Items from a data source
************
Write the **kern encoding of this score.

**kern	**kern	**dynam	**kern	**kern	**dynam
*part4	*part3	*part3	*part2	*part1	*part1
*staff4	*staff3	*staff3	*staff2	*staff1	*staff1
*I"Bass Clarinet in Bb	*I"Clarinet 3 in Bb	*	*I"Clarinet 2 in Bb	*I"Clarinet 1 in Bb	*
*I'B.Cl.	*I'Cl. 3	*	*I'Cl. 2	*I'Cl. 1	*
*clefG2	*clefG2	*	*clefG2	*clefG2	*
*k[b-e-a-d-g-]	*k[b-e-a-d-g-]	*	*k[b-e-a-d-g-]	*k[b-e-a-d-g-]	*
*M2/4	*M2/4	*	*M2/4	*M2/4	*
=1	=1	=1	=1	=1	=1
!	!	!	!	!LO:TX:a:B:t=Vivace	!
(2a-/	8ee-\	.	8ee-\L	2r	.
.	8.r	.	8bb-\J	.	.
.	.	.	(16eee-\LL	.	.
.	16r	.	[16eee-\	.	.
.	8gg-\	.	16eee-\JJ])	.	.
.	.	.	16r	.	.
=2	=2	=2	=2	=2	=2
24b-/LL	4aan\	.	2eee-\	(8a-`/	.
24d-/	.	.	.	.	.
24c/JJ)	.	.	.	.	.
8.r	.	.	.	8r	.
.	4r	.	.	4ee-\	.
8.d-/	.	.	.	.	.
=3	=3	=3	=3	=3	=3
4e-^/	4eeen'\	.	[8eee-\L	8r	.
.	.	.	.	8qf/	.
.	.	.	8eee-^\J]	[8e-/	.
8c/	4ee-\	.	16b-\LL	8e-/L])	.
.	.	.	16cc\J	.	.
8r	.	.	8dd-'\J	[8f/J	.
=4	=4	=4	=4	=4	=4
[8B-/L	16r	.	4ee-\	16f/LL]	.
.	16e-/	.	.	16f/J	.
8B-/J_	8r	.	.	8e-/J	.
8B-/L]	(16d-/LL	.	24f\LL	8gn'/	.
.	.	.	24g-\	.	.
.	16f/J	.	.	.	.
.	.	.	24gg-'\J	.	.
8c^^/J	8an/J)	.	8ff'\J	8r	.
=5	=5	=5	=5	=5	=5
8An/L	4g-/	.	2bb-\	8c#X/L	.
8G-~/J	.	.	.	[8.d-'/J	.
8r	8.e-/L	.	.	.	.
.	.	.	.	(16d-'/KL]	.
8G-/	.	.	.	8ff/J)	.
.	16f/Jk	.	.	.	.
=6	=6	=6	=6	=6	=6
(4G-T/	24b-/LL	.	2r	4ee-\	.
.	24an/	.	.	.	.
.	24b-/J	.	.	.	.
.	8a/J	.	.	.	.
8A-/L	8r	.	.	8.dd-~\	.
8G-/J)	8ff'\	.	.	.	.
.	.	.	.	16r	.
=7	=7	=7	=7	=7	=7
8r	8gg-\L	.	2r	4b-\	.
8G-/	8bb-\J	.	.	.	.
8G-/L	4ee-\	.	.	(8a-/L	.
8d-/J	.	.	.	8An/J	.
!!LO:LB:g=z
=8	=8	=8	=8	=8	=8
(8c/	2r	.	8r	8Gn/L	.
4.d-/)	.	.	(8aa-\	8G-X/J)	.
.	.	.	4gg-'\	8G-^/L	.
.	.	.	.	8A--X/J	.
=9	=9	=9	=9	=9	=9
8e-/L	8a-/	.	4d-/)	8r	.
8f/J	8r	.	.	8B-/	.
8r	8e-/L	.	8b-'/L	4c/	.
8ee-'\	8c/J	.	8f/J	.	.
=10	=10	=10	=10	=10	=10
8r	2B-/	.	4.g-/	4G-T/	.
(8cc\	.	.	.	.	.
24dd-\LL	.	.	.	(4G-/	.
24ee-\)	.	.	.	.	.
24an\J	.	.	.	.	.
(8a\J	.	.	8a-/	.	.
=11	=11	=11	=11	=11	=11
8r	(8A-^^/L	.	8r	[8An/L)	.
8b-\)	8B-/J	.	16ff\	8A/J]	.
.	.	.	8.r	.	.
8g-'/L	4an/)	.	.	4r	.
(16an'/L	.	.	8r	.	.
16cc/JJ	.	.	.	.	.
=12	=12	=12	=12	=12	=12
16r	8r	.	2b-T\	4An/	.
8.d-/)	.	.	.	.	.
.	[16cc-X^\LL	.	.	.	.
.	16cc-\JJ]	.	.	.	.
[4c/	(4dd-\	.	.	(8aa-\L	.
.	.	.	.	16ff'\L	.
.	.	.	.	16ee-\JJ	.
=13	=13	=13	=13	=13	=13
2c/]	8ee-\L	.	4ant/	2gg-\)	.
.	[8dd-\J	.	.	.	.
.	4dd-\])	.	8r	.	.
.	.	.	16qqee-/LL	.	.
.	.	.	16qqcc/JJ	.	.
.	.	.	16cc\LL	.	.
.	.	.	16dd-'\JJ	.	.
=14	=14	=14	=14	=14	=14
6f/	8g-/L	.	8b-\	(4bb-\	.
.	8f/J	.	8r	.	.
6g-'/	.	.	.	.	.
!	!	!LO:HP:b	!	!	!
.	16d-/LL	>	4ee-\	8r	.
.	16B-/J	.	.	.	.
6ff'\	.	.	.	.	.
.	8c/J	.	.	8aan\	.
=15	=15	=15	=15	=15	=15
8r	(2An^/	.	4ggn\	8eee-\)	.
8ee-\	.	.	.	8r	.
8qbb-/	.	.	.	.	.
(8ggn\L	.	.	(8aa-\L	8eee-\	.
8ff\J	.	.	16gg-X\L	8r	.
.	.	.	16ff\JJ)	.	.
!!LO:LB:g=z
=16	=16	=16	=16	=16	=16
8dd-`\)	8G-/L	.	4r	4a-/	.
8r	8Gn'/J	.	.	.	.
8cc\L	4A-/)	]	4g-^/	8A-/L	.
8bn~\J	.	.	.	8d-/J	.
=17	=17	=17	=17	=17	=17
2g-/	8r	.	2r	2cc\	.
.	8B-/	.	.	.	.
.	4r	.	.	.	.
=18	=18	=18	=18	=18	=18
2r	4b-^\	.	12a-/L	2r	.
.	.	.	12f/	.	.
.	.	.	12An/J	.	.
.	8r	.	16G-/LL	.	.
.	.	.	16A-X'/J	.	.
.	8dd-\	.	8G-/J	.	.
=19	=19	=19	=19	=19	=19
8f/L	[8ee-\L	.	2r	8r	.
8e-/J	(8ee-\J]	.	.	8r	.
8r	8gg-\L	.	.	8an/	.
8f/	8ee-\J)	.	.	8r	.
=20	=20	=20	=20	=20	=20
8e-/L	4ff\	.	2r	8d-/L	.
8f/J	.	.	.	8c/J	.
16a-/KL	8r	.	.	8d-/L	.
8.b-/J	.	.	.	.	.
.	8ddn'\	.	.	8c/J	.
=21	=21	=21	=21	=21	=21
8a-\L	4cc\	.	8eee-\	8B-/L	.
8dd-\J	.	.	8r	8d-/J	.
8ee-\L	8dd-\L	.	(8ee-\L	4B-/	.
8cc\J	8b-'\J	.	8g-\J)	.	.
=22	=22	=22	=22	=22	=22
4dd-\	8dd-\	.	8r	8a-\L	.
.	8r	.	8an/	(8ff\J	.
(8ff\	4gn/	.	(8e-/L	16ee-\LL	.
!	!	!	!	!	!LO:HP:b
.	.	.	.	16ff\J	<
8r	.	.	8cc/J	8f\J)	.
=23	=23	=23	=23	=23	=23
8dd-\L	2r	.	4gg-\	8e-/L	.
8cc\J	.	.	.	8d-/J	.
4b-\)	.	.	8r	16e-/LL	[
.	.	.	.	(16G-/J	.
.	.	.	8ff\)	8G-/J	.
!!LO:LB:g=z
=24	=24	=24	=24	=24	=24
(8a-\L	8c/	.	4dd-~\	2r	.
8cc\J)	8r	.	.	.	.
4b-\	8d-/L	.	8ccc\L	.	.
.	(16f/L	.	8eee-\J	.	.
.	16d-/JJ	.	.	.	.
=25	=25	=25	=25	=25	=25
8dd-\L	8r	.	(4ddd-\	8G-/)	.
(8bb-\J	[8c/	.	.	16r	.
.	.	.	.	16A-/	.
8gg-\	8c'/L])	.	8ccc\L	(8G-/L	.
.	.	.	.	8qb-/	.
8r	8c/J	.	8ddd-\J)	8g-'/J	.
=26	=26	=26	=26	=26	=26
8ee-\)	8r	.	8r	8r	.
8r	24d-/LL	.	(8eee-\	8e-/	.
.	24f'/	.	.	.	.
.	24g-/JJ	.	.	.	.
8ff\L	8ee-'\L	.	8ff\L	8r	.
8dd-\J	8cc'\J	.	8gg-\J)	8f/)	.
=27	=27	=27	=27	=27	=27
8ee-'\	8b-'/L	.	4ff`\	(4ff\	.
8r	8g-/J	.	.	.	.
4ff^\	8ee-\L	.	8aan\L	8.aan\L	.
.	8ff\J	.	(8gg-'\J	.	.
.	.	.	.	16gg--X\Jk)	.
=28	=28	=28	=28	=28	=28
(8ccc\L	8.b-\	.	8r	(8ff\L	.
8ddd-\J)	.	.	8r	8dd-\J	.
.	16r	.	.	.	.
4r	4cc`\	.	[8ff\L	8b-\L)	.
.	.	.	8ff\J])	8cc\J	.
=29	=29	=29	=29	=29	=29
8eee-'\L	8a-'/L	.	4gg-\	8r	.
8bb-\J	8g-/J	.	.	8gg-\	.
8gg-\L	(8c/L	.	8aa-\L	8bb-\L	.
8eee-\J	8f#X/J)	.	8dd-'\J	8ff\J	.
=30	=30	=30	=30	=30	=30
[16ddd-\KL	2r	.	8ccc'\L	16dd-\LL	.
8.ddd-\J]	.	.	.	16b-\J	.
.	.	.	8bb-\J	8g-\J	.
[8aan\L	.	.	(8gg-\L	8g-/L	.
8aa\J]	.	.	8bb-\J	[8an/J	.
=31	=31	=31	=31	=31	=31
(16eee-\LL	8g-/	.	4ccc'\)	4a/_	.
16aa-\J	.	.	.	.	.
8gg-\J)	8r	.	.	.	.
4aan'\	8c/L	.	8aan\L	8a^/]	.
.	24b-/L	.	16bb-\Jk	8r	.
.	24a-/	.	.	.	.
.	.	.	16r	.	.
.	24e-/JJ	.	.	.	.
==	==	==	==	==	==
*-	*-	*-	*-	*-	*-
************
Exercise description:
From the rows above, pick out each line that contains the string "kern" and copy it.

Task solution:
Write the **kern encoding of this score.
**kern	**kern	**dynam	**kern	**kern	**dynam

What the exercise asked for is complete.